====== Dataset records

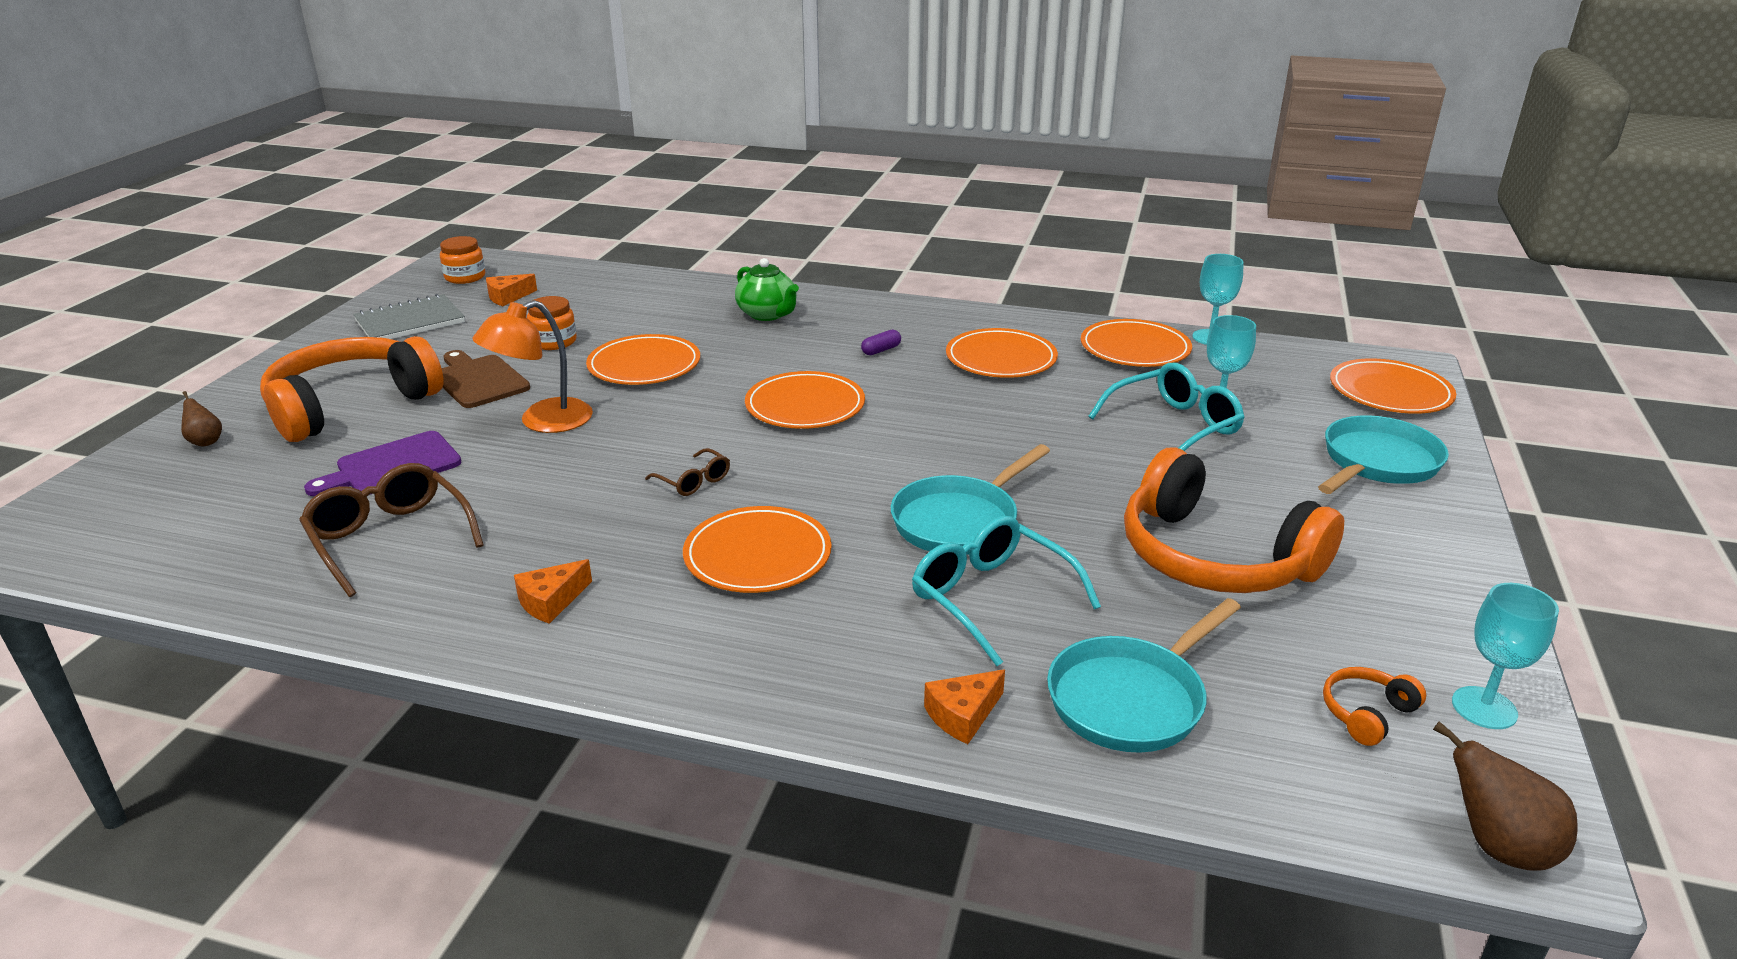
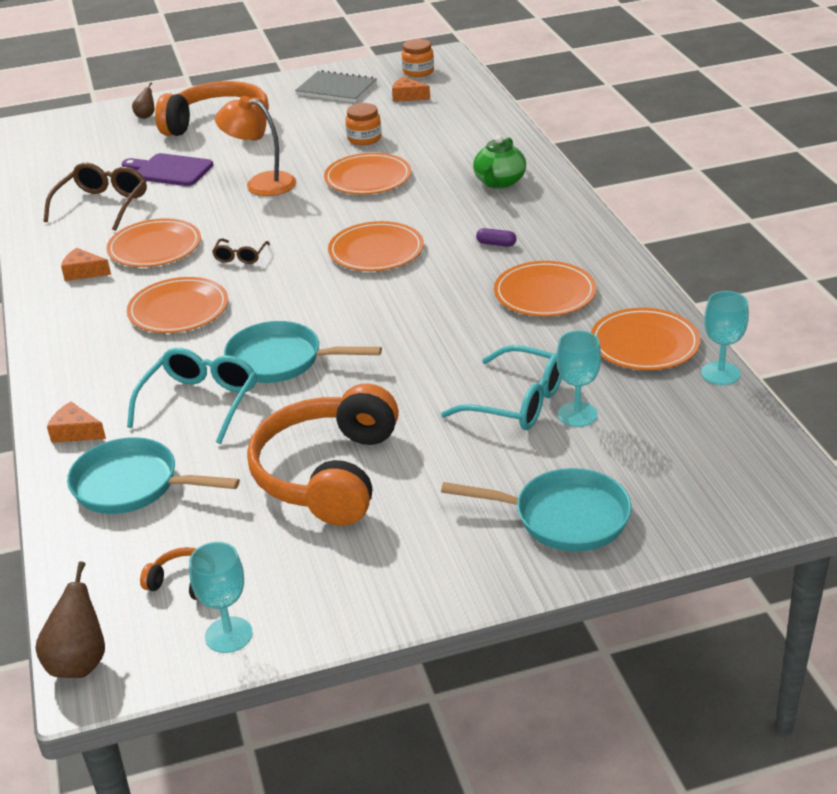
camera: 60 degrees right, 5 degrees up
brown cutting board [442,350,530,408] -> none
orange plate [1330,359,1456,414] -> orange plate moved to [107,218,201,267]

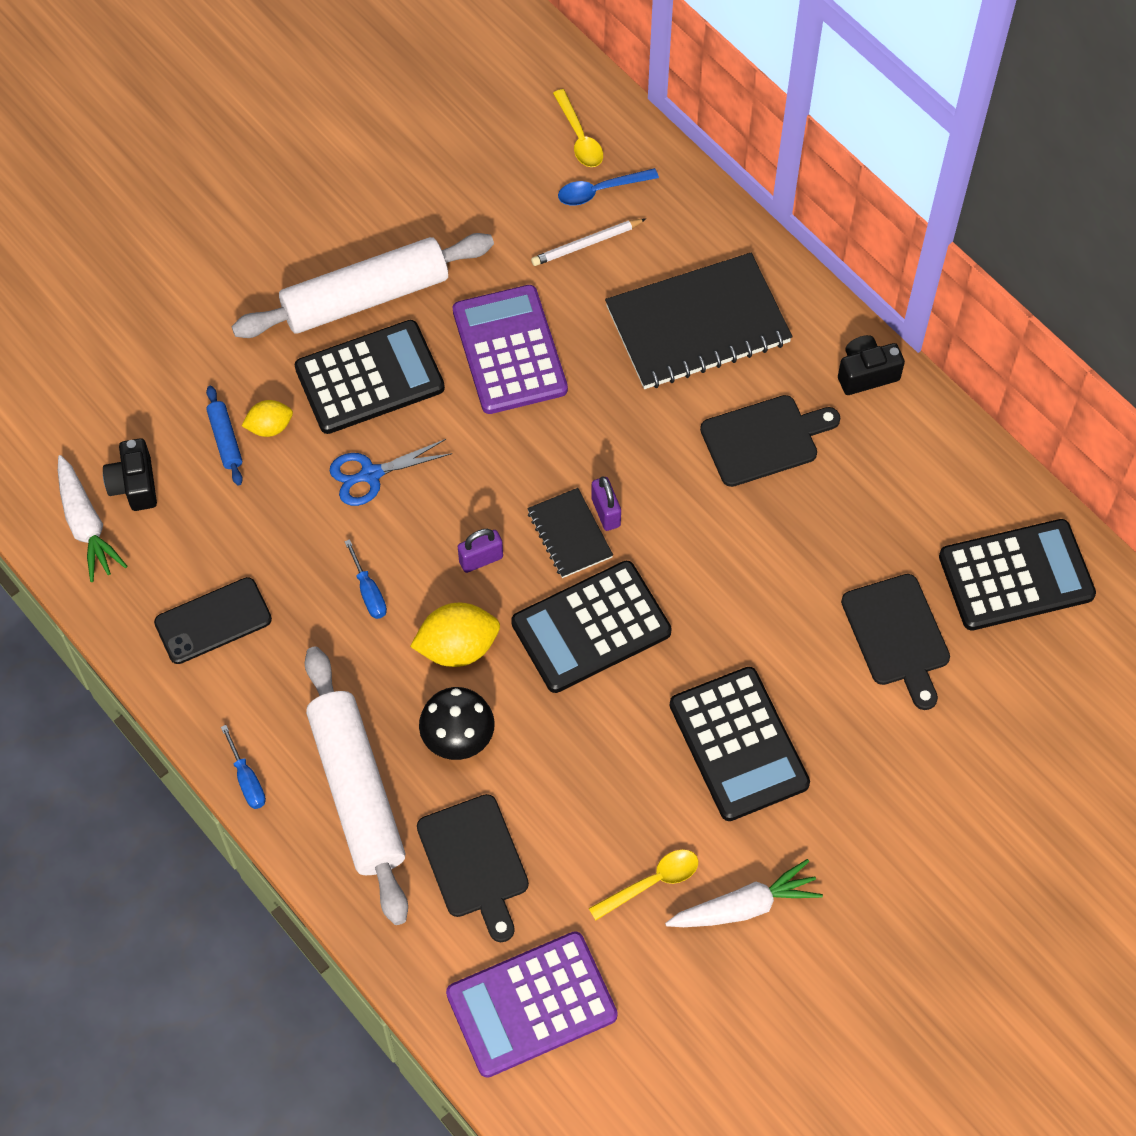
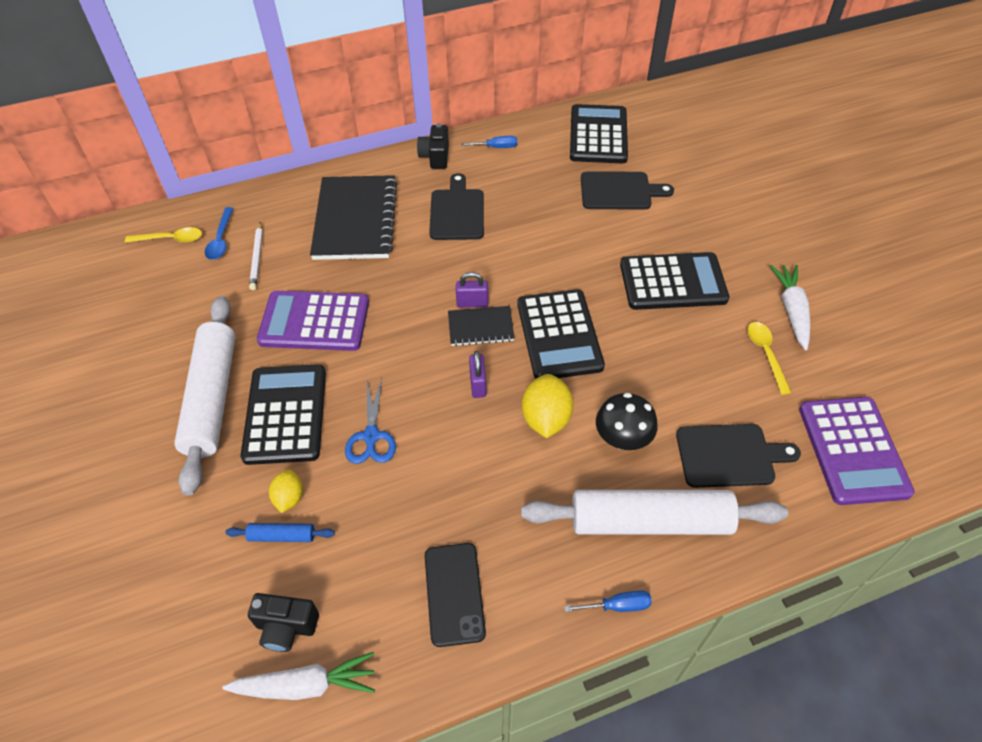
camera: 70 degrees left, 10 degrees down
blue screwdriver [344,539,387,619] -> blue screwdriver moved to [461,136,517,148]

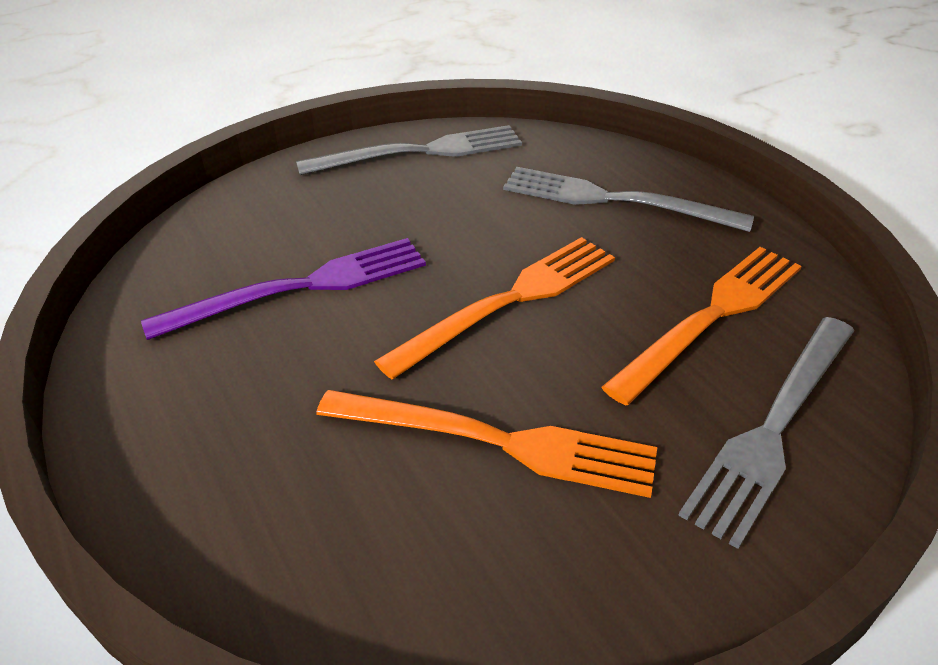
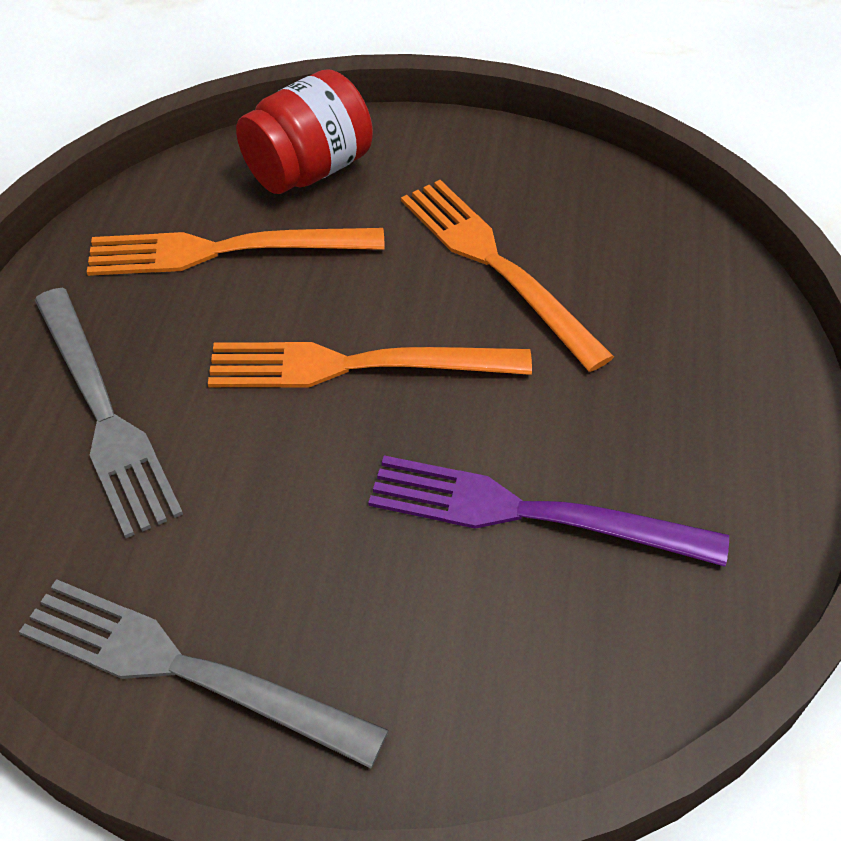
camera: 140 degrees left, 10 degrees up
grey fork [678,317,854,549] -> red jar [236,69,373,194]

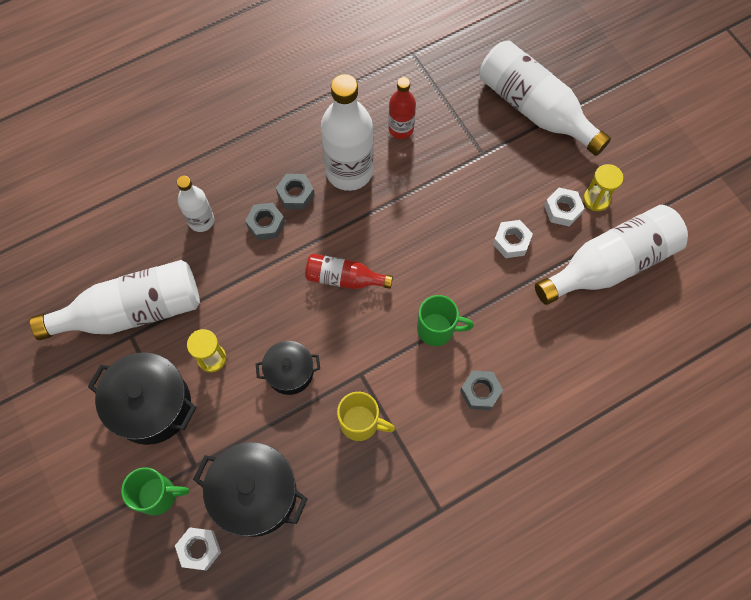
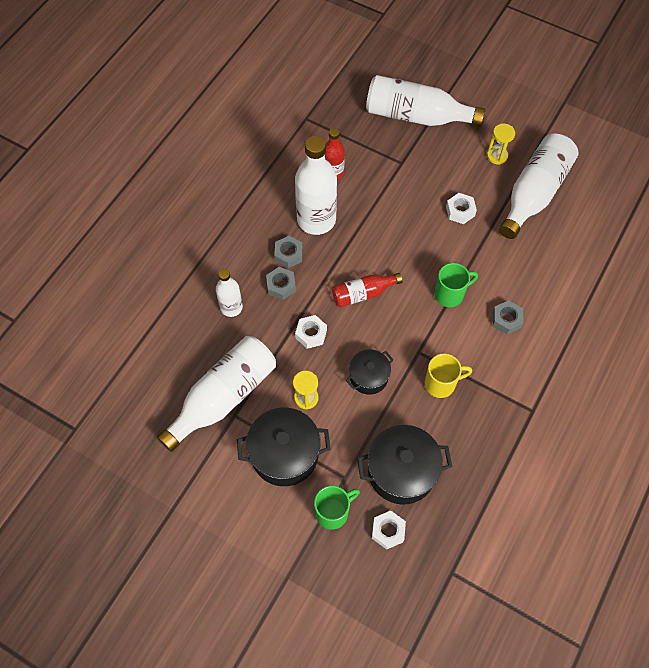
camera: 30 degrees left, 5 degrees down
white nut [544,188,584,226] -> white nut moved to [295,315,327,349]

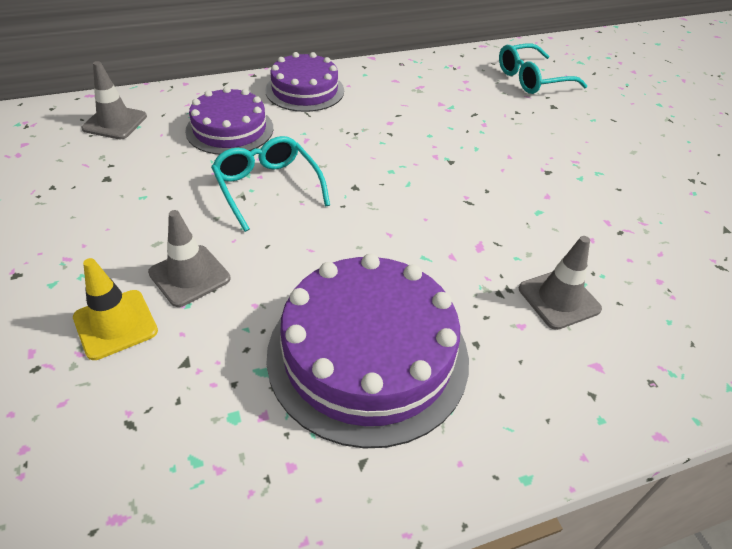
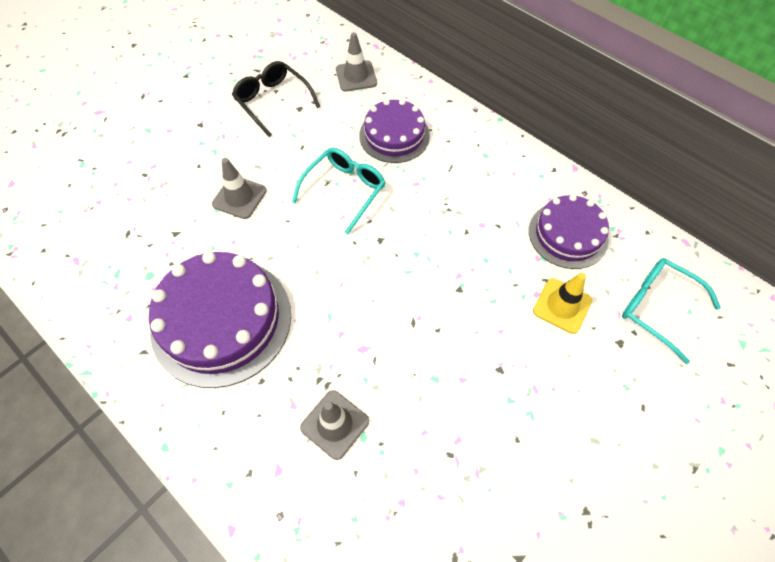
camera: 65 degrees right, 15 degrees up
yellow traffic cone [73,258,158,360] -> yellow traffic cone moved to [533,273,592,334]
purple cake [265,52,344,112] -> purple cake moved to [529,194,609,269]
none -> black glasses [232,61,320,137]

============

### Problem to work on
Set out nothing but the lines from the line with "grey fork [678,317,854,549]" through the end of the material, reproduced exactly, both ends included, pictures omitted.

### Solution for this problem
grey fork [678,317,854,549] -> red jar [236,69,373,194]

camera: 30 degrees left, 5 degrees down
white nut [544,188,584,226] -> white nut moved to [295,315,327,349]

camera: 65 degrees right, 15 degrees up
yellow traffic cone [73,258,158,360] -> yellow traffic cone moved to [533,273,592,334]
purple cake [265,52,344,112] -> purple cake moved to [529,194,609,269]
none -> black glasses [232,61,320,137]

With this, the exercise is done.